Problem details
Please quote exactly the lines below from the line containing "(367, 68) = (74, 276): red" to the line containing "(434, 91) = (97, 228): turquoise", both lines included, and nothing else.

Input data
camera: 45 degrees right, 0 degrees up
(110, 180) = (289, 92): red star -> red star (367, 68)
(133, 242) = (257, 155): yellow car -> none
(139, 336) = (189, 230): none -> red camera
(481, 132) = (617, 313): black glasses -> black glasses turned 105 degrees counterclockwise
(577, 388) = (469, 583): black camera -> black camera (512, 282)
* * *
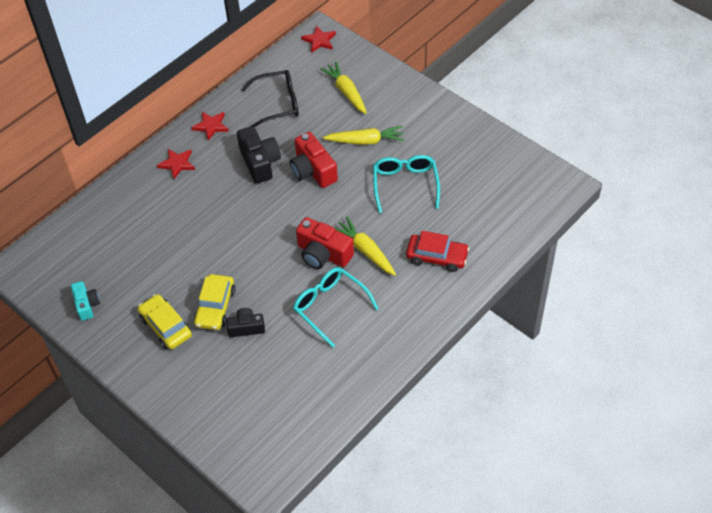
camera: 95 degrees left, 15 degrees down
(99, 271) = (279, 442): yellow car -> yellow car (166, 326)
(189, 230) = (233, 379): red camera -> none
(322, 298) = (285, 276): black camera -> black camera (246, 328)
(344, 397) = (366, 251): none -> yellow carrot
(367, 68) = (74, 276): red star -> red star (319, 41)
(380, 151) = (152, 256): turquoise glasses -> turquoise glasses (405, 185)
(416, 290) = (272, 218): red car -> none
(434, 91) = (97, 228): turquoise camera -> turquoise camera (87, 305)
--
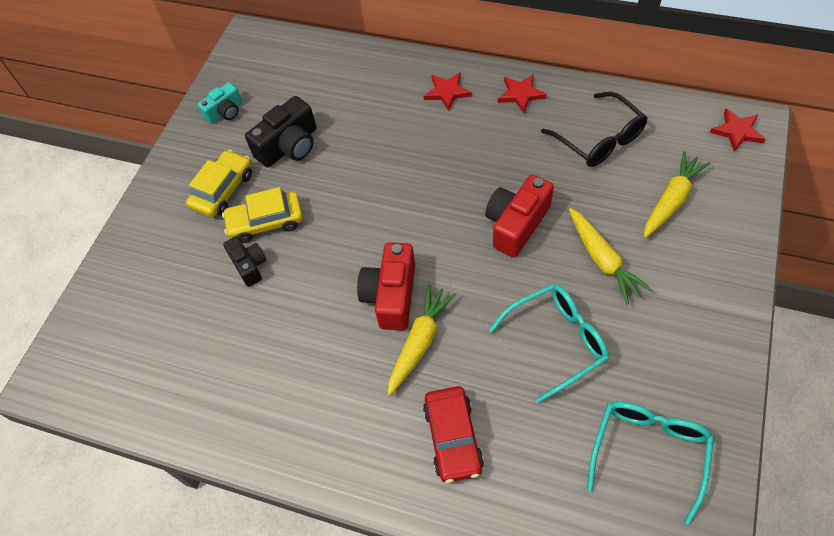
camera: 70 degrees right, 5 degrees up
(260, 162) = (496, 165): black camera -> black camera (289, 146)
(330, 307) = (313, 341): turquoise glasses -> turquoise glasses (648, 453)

Answer for the task
(367, 68) = (74, 276): red star -> red star (319, 41)
(380, 151) = (152, 256): turquoise glasses -> turquoise glasses (405, 185)
(416, 290) = (272, 218): red car -> none
(434, 91) = (97, 228): turquoise camera -> turquoise camera (87, 305)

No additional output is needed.